§ **What you are asked to do**:
The whole listing is to be given again without alteration, except that its pictures are dropped.

§ **Source material**:
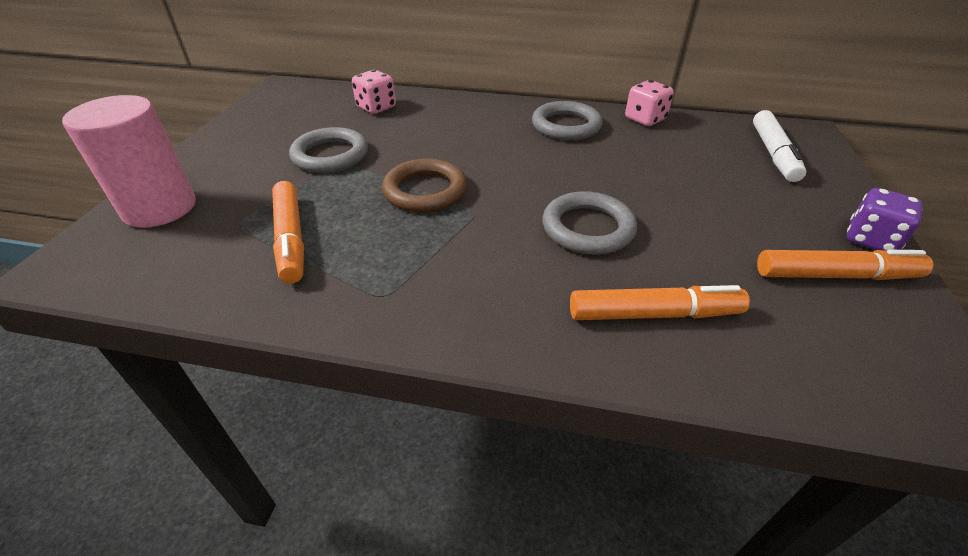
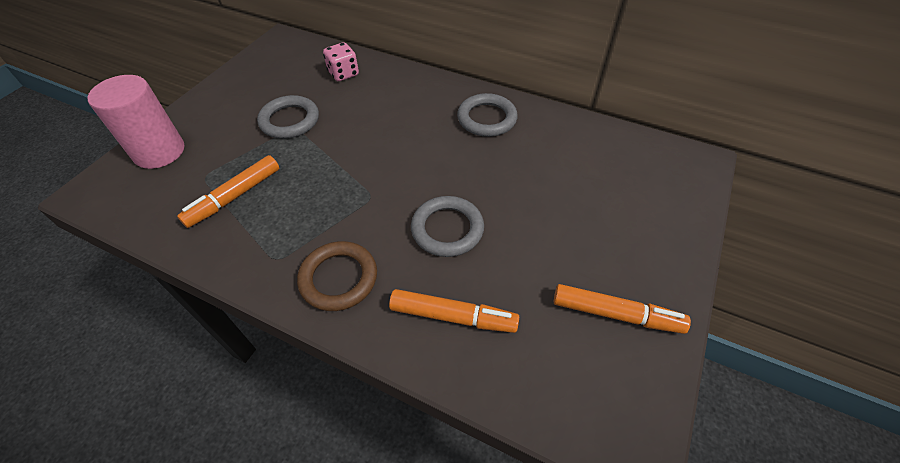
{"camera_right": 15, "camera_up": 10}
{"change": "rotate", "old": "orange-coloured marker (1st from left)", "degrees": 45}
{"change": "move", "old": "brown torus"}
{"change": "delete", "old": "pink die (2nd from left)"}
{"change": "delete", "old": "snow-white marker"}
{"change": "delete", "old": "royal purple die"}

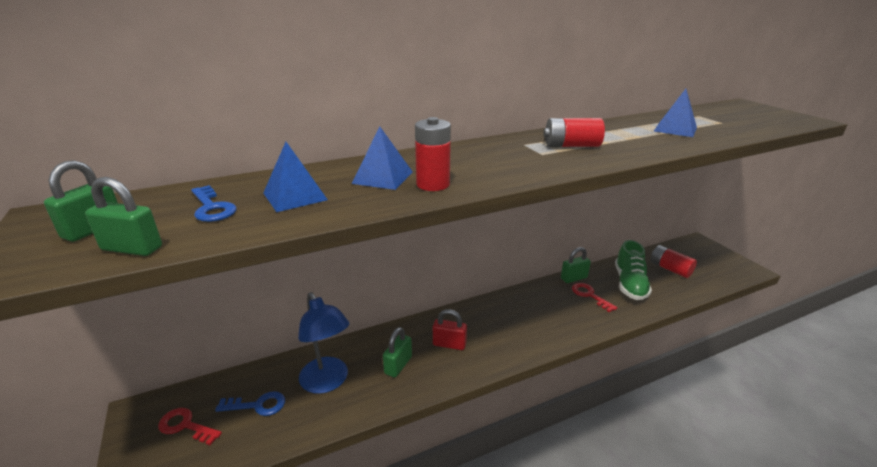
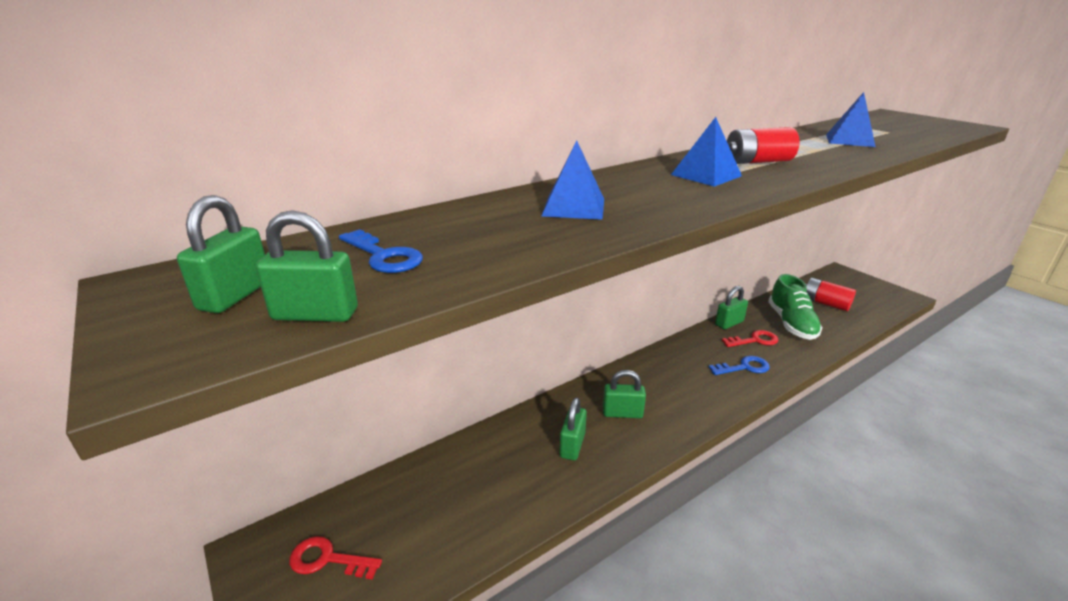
{"camera_right": -10, "camera_up": 0}
{"change": "move", "old": "royal blue door key (2nd from left)"}
{"change": "move", "old": "royal blue solid pyramid (1st from left in the first image)", "new": "royal blue solid pyramid (2nd from left)"}
{"change": "delete", "old": "royal blue reading lamp"}
{"change": "delete", "old": "scarlet power cell (1st from left)"}
{"change": "recolor", "old": "scarlet small lock", "new": "leaf-green small lock (4th from left)"}
{"change": "rotate", "old": "scarlet door key (2nd from left)", "degrees": 120}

§ **Written solution**:
{"camera_right": 15, "camera_up": 10}
{"change": "rotate", "old": "orange-coloured marker (1st from left)", "degrees": 45}
{"change": "move", "old": "brown torus"}
{"change": "delete", "old": "pink die (2nd from left)"}
{"change": "delete", "old": "snow-white marker"}
{"change": "delete", "old": "royal purple die"}

{"camera_right": -10, "camera_up": 0}
{"change": "move", "old": "royal blue door key (2nd from left)"}
{"change": "move", "old": "royal blue solid pyramid (1st from left in the first image)", "new": "royal blue solid pyramid (2nd from left)"}
{"change": "delete", "old": "royal blue reading lamp"}
{"change": "delete", "old": "scarlet power cell (1st from left)"}
{"change": "recolor", "old": "scarlet small lock", "new": "leaf-green small lock (4th from left)"}
{"change": "rotate", "old": "scarlet door key (2nd from left)", "degrees": 120}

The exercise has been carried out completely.